◆ **Your instructions**: From the first line to the last, return the data exactly, with no pictures.

◆ **Information shown**:

BEGIN

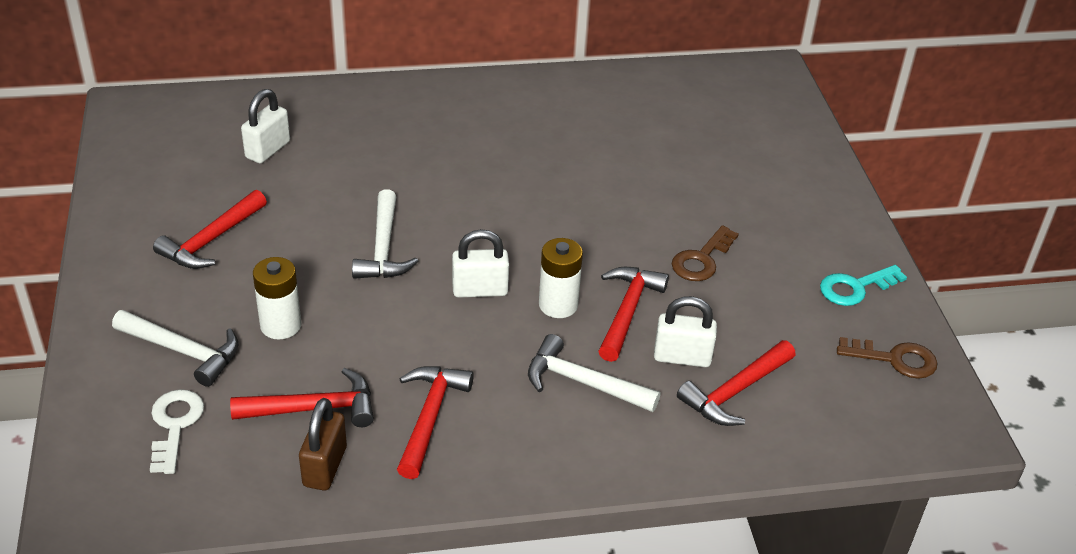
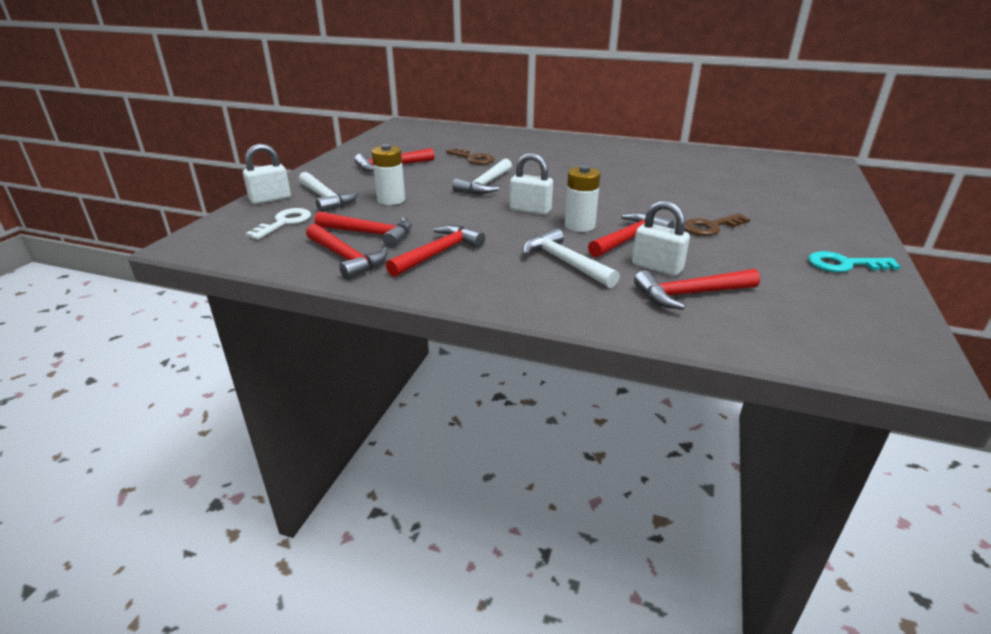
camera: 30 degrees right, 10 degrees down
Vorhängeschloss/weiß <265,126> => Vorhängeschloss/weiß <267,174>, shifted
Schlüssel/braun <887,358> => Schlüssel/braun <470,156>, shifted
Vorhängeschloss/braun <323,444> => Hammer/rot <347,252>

END

◆ **Response to this exercise**:
camera: 30 degrees right, 10 degrees down
Vorhängeschloss/weiß <265,126> => Vorhängeschloss/weiß <267,174>, shifted
Schlüssel/braun <887,358> => Schlüssel/braun <470,156>, shifted
Vorhängeschloss/braun <323,444> => Hammer/rot <347,252>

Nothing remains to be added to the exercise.